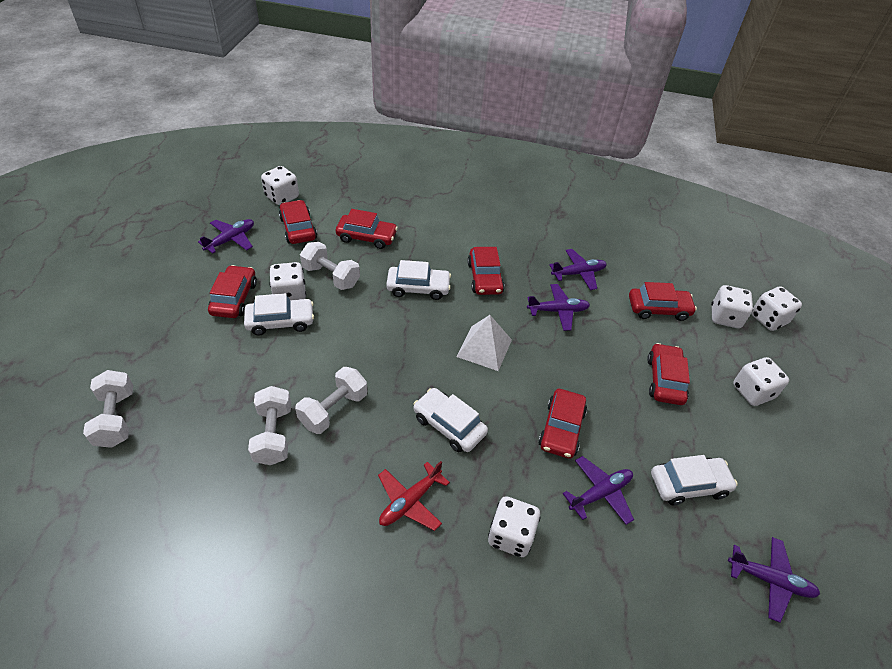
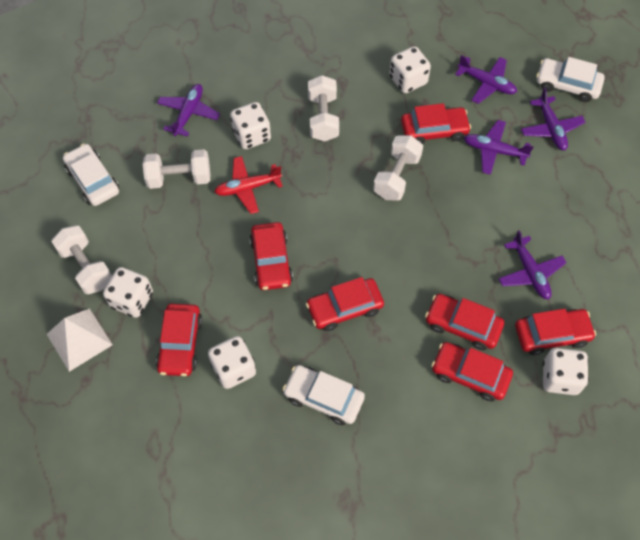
white car: [244,293,314,336] [386,260,451,300] [413,388,488,452] [651,455,738,505] = 4 -> [63,144,119,206] [283,365,365,425] [536,57,605,102] = 3
white dice: [261,166,299,205] [270,262,306,300] [488,496,541,557] [711,285,753,328] [733,357,789,406] [751,286,802,331] = 6 -> [103,267,153,318] [208,336,256,389] [230,102,271,149] [389,46,431,93] [543,348,589,395] = 5

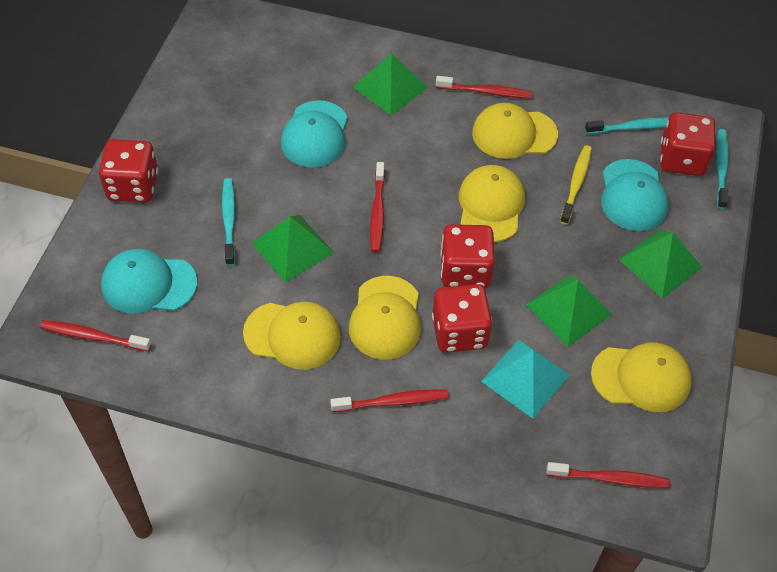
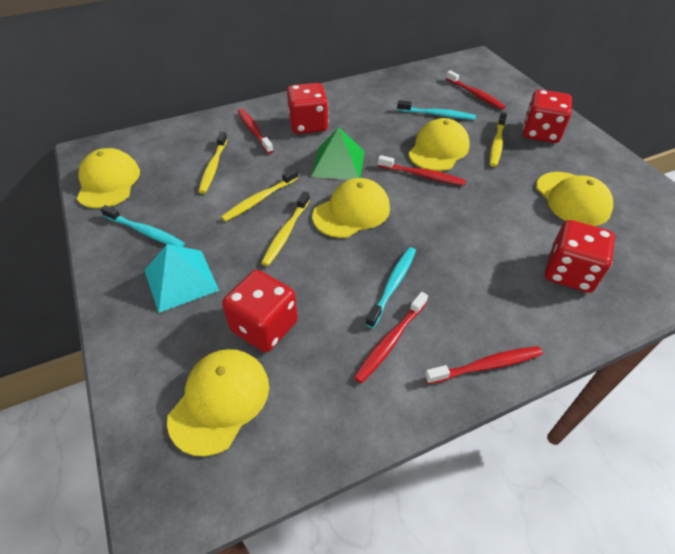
green pyramid: [252,215,334,283] [353,53,428,115] [526,274,612,346] [618,230,703,298] = 4 -> [311,127,365,180] = 1
turquoise cap: [101,249,197,314] [281,100,348,168] [601,159,669,231] = 3 -> none = 0
yellow toothbrush: [560,145,592,225] = 1 -> [198,132,227,194] [221,168,298,222] [261,191,310,266] [490,112,507,167] = 4

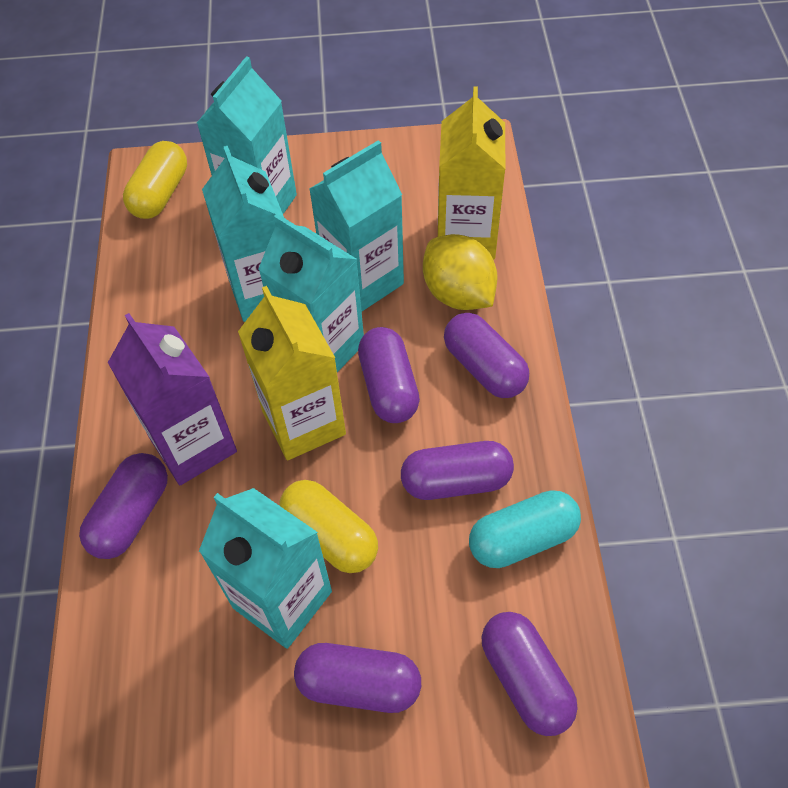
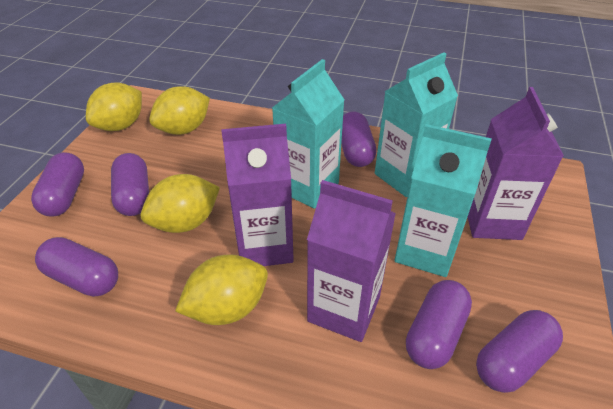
purple carton: [108,313,237,485] = 1 -> [221,124,294,266] [307,180,396,342] [468,87,564,240] = 3
turquoise capsule: [469,490,581,568] = 1 -> none = 0
turquoise carton: [197,56,297,214] [199,488,332,649] [202,146,284,322] [258,214,364,372] [309,140,404,311] = 5 -> [272,59,345,209] [375,53,458,197] [395,124,492,277] = 3
yellow capsule: [123,141,187,219] [279,480,378,573] = 2 -> none = 0
yellow carton: [238,286,346,460] [437,86,505,260] = 2 -> none = 0
yellow lemon: [423,234,498,310] = 1 -> [86,82,142,131] [141,174,220,233] [149,86,210,135] [175,254,268,325] = 4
--------------------------------
_Task prompt_. Starting with the opening line of the listing, write out each line exactly until the line that contains "yellow toothbrush: [560,145,592,225]" has been included; skip the pictures.

_Response to this task_.
white car: [244,293,314,336] [386,260,451,300] [413,388,488,452] [651,455,738,505] = 4 -> [63,144,119,206] [283,365,365,425] [536,57,605,102] = 3
white dice: [261,166,299,205] [270,262,306,300] [488,496,541,557] [711,285,753,328] [733,357,789,406] [751,286,802,331] = 6 -> [103,267,153,318] [208,336,256,389] [230,102,271,149] [389,46,431,93] [543,348,589,395] = 5

green pyramid: [252,215,334,283] [353,53,428,115] [526,274,612,346] [618,230,703,298] = 4 -> [311,127,365,180] = 1
turquoise cap: [101,249,197,314] [281,100,348,168] [601,159,669,231] = 3 -> none = 0
yellow toothbrush: [560,145,592,225] = 1 -> [198,132,227,194] [221,168,298,222] [261,191,310,266] [490,112,507,167] = 4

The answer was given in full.